**Task statement:**
Return every line from the records below with the string "right".

(Beginning of Exercise materials)

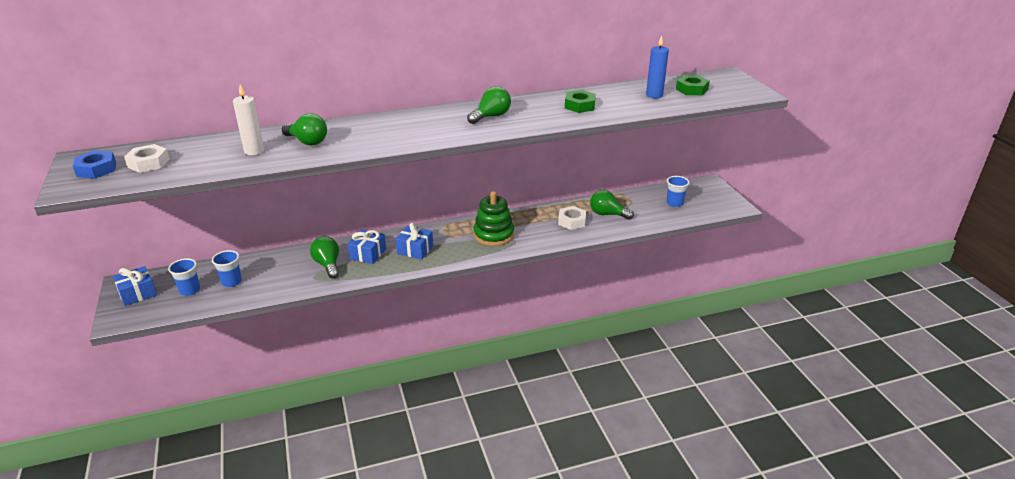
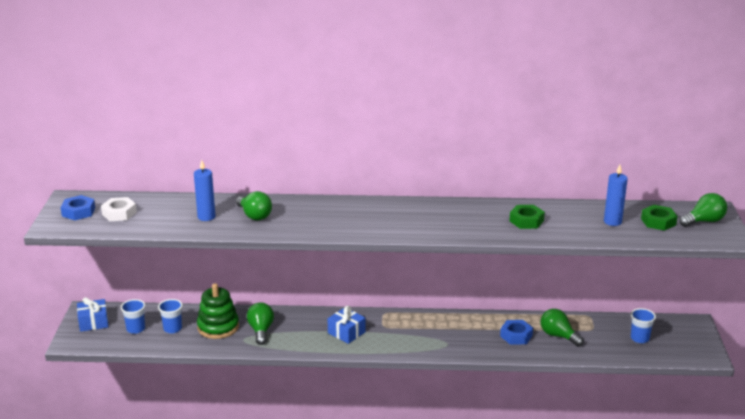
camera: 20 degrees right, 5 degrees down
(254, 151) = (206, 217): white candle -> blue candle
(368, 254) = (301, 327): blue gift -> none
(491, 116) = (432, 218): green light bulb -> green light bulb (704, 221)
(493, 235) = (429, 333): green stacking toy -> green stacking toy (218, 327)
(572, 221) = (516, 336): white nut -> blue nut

(End of Exercise materials)
(Beginning of Exercise materials)

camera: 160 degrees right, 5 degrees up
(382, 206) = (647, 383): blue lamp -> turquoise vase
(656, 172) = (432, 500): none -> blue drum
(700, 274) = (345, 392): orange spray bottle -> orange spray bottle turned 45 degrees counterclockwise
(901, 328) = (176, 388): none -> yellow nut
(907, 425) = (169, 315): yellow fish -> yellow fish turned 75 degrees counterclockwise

(End of Exercise materials)

**Result of the task:**
camera: 20 degrees right, 5 degrees down
camera: 160 degrees right, 5 degrees up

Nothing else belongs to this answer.